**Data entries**
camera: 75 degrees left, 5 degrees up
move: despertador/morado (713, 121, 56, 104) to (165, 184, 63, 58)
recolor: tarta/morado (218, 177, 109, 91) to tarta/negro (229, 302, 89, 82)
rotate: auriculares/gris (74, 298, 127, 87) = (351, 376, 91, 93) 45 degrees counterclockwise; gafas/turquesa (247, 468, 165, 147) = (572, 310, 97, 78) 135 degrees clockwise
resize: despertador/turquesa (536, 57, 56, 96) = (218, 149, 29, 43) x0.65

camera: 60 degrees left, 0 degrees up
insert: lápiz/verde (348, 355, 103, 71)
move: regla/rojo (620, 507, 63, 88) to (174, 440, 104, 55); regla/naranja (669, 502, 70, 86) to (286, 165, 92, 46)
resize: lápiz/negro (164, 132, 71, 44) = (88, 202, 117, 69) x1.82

* * *

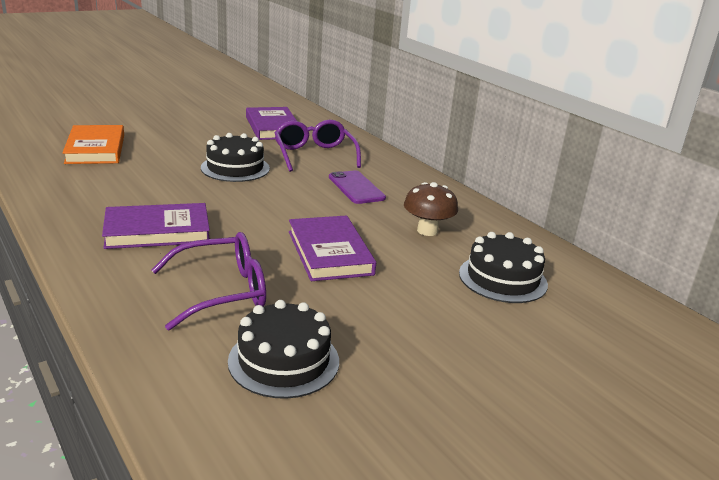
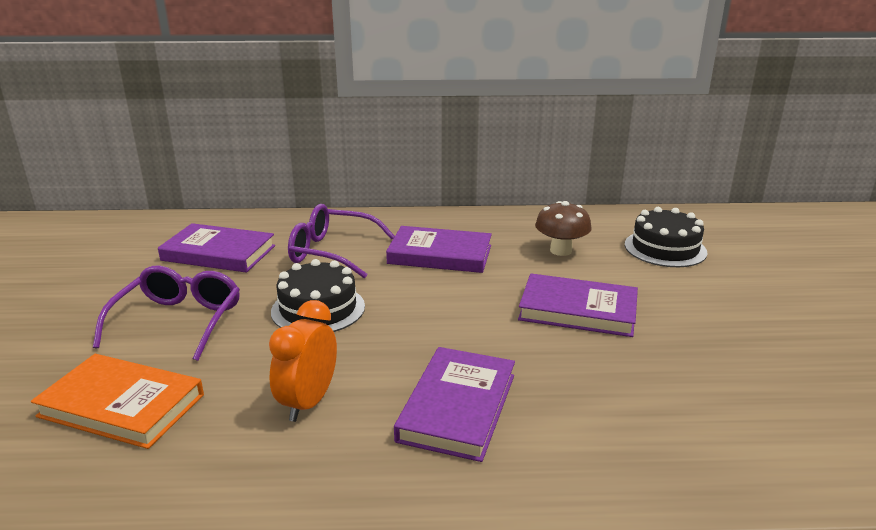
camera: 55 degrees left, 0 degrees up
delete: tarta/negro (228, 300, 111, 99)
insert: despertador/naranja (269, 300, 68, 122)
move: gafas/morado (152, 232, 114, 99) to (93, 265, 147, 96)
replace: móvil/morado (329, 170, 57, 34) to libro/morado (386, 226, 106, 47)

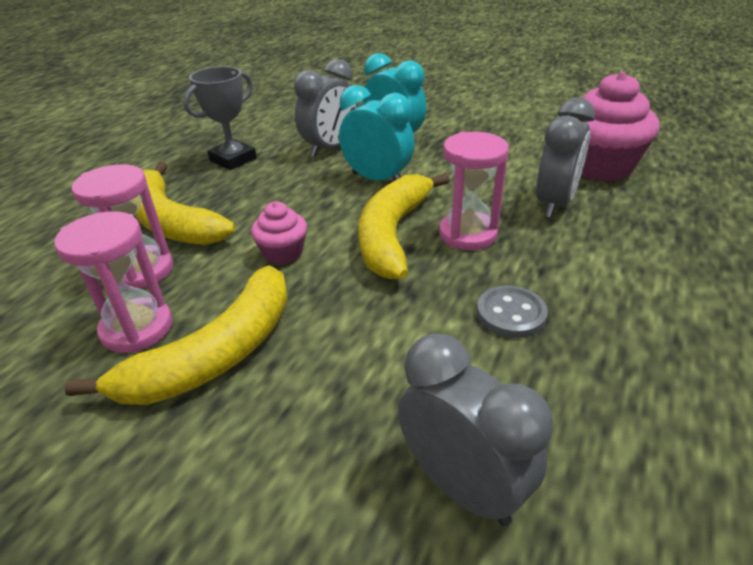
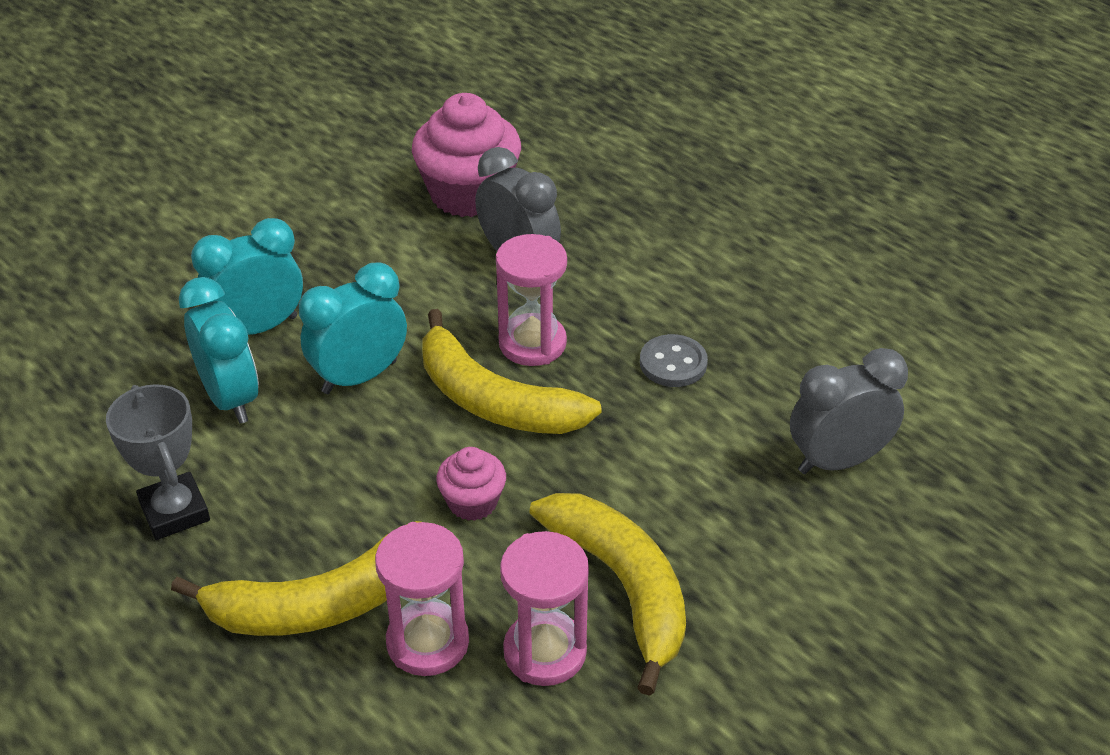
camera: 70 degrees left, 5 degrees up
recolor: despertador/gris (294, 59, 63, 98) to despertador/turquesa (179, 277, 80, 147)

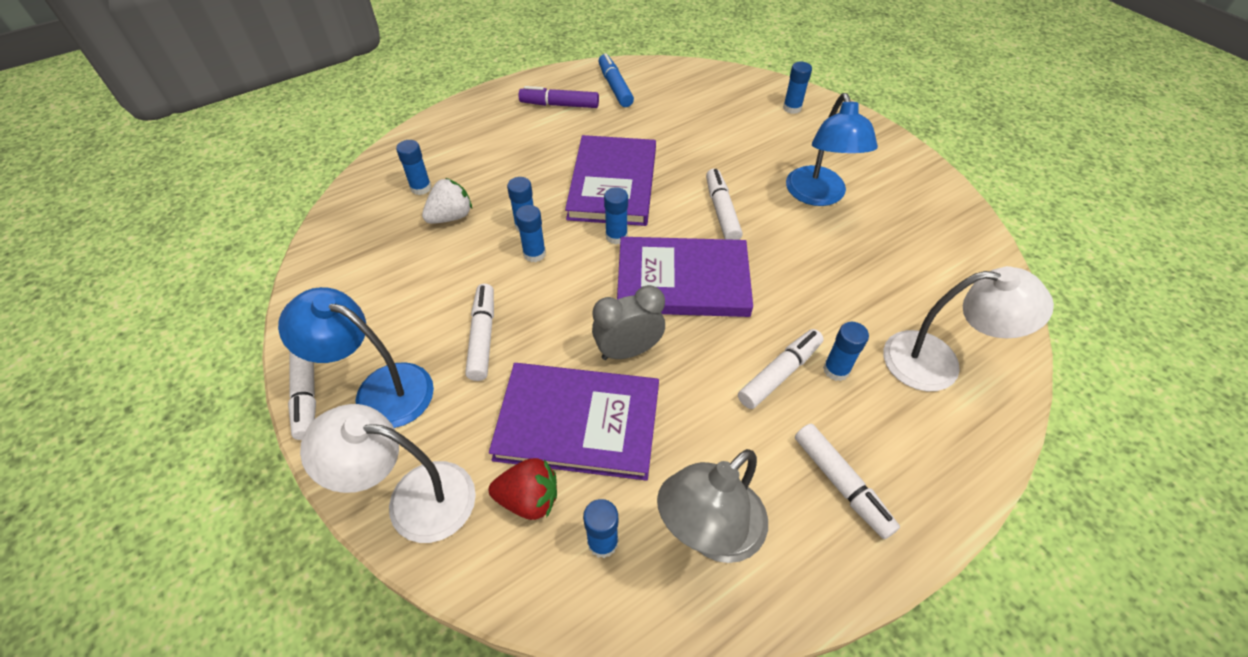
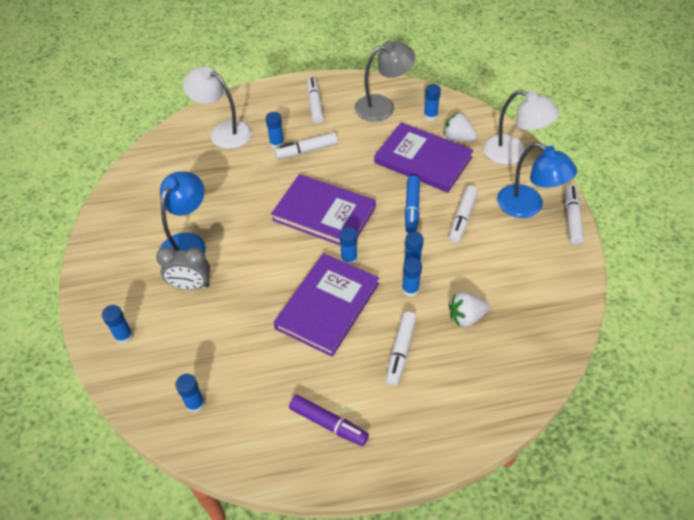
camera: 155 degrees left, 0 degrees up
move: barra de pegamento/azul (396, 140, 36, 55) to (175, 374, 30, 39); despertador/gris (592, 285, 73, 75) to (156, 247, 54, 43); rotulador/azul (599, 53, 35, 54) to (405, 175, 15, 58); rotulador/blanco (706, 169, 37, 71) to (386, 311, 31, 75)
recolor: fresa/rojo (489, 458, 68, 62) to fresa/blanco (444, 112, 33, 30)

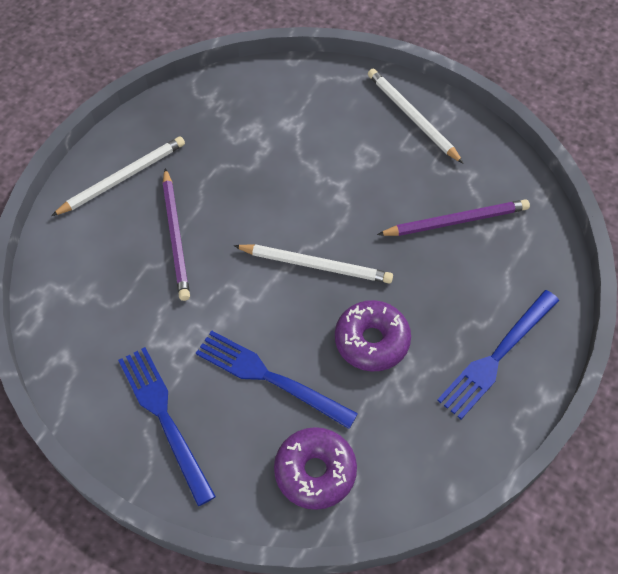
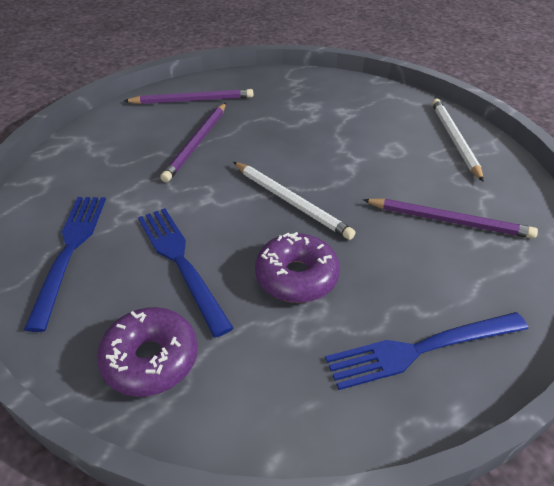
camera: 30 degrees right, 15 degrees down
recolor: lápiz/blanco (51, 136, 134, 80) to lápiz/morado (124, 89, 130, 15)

---

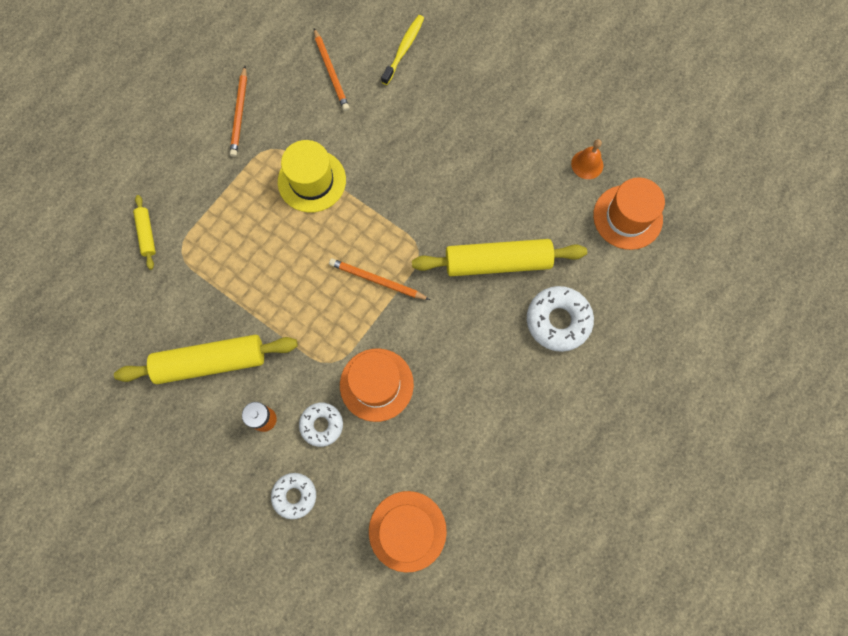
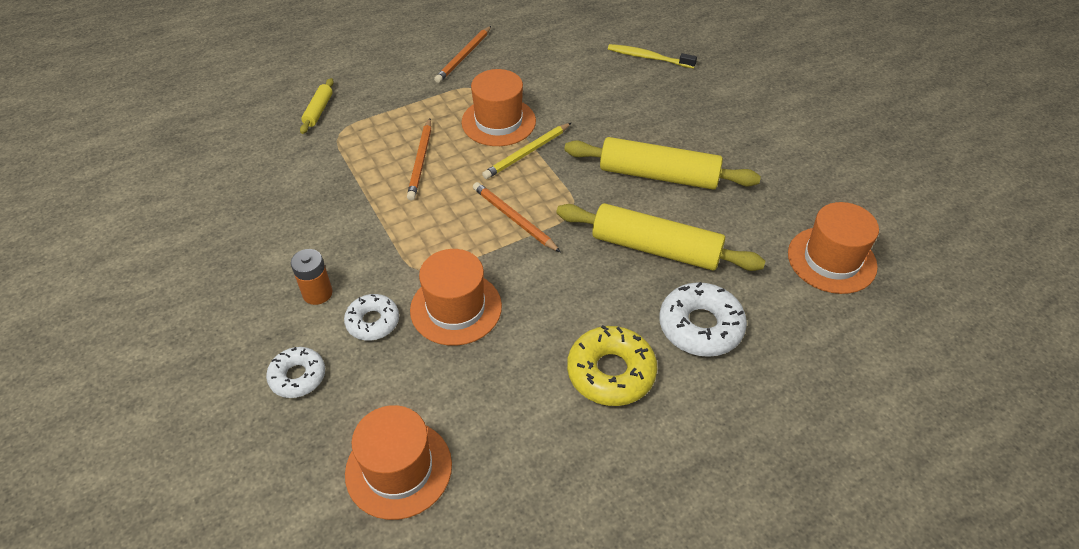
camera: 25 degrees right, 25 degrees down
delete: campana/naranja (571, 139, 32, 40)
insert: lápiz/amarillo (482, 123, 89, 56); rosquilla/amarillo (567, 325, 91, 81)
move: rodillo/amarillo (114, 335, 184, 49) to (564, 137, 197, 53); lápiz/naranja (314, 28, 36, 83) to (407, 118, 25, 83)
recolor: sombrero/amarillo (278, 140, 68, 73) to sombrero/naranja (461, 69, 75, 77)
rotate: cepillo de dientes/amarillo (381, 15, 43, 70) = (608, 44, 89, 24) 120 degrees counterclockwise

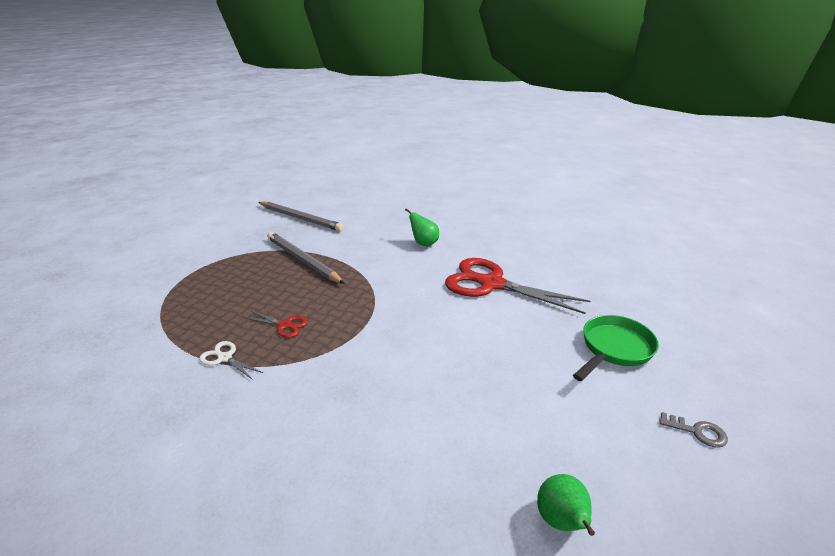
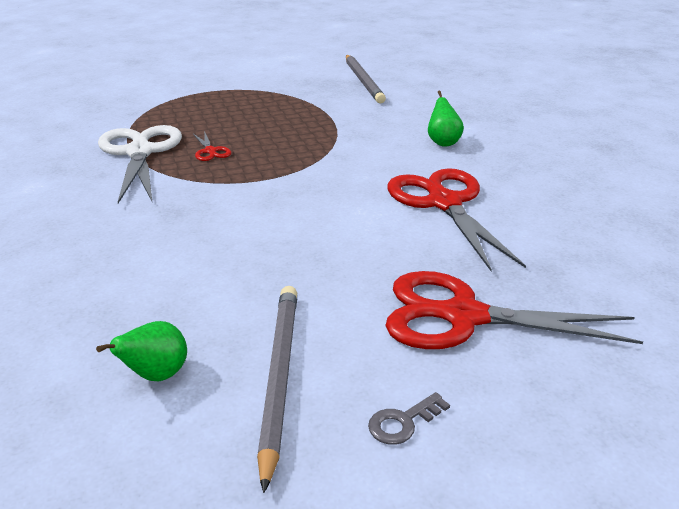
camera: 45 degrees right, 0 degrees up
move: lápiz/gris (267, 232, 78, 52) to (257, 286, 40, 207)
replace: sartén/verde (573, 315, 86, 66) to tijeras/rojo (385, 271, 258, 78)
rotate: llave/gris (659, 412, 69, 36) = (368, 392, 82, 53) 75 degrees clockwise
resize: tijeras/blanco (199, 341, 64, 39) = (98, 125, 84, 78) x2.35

**BRIEF**
Using the entries above, give again exactly the lines from the line holding "camera: 75 degrees left, 5 degrees up" through the line holding "rotate: auriculares/gris (74, 298, 127, 87)". Include both end lines and nothing else.

**SOLUTION TO THE EXERCISE**
camera: 75 degrees left, 5 degrees up
move: despertador/morado (713, 121, 56, 104) to (165, 184, 63, 58)
recolor: tarta/morado (218, 177, 109, 91) to tarta/negro (229, 302, 89, 82)
rotate: auriculares/gris (74, 298, 127, 87) = (351, 376, 91, 93) 45 degrees counterclockwise; gafas/turquesa (247, 468, 165, 147) = (572, 310, 97, 78) 135 degrees clockwise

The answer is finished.